> _Problem_
With the pictures omitted, write out the entries that follow exactly as they stand.

The input below:

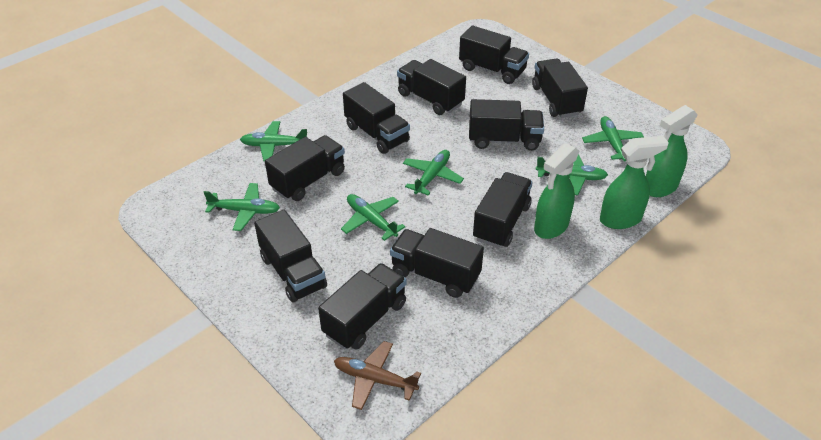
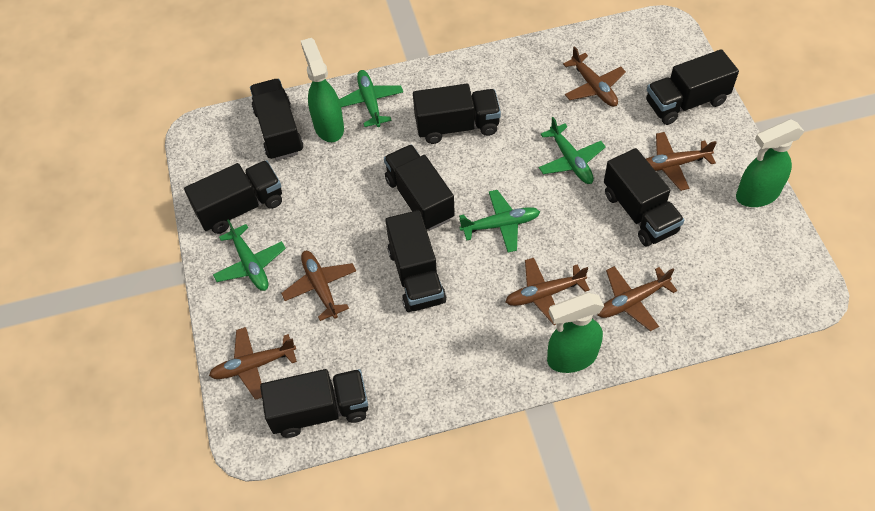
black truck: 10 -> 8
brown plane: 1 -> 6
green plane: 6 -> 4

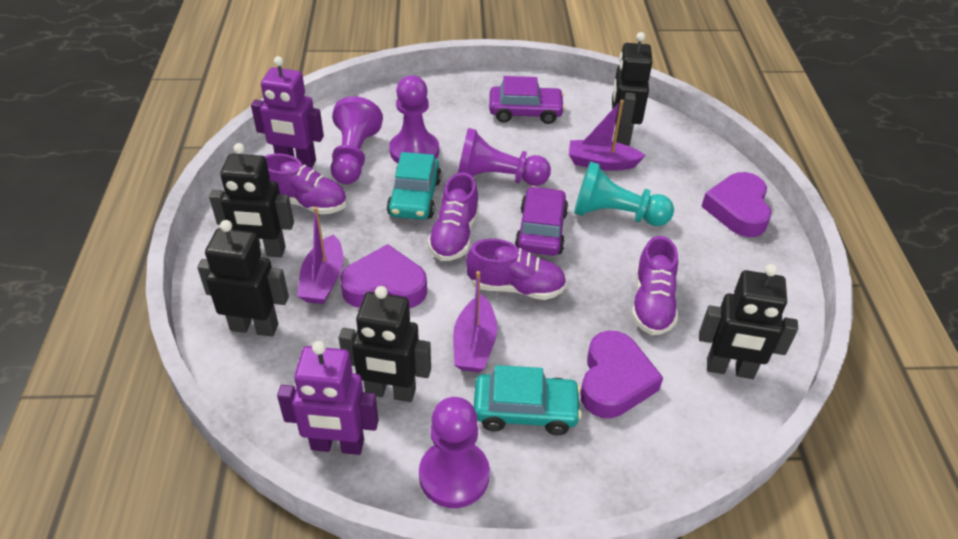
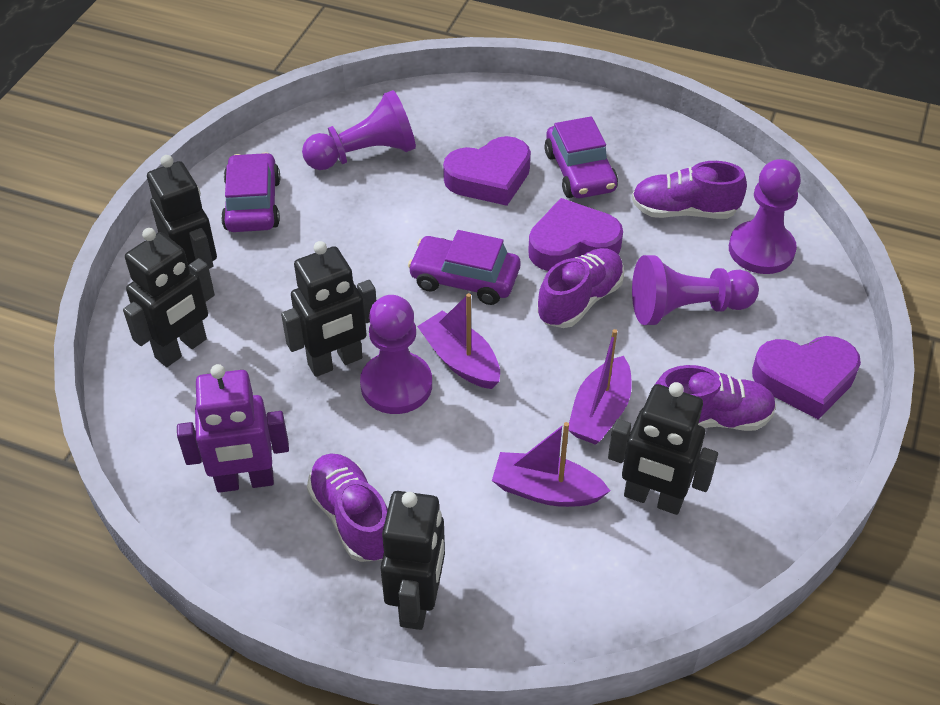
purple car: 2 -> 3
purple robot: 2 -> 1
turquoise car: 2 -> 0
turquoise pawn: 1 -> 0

End of The input.

> _Solution to this task_
black truck: 10 -> 8
brown plane: 1 -> 6
green plane: 6 -> 4

purple car: 2 -> 3
purple robot: 2 -> 1
turquoise car: 2 -> 0
turquoise pawn: 1 -> 0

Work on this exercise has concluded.